* _ACTIVITY_
Check each line of the material below, and copy it if it holds the string "degrees".

* _DATASET EXCERPT_
# # #

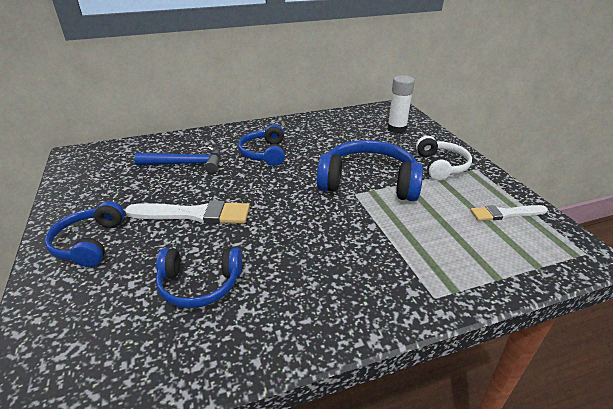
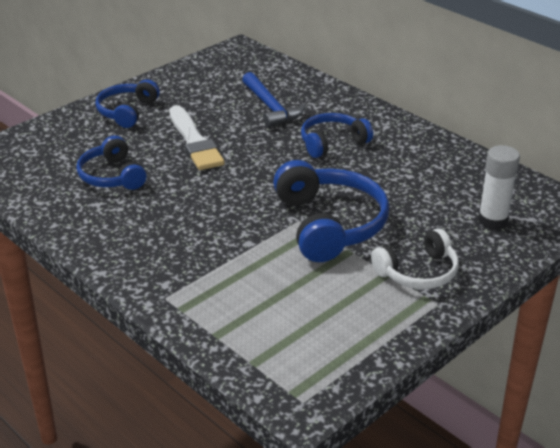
camera: 65 degrees right, 0 degrees up
blue headphones [45,201,124,267] -> blue headphones turned 45 degrees counterclockwise [95,79,160,128]
white brush [470,205,548,221] -> none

# # #

* _WRITTEN SOLUTION_
camera: 65 degrees right, 0 degrees up
blue headphones [45,201,124,267] -> blue headphones turned 45 degrees counterclockwise [95,79,160,128]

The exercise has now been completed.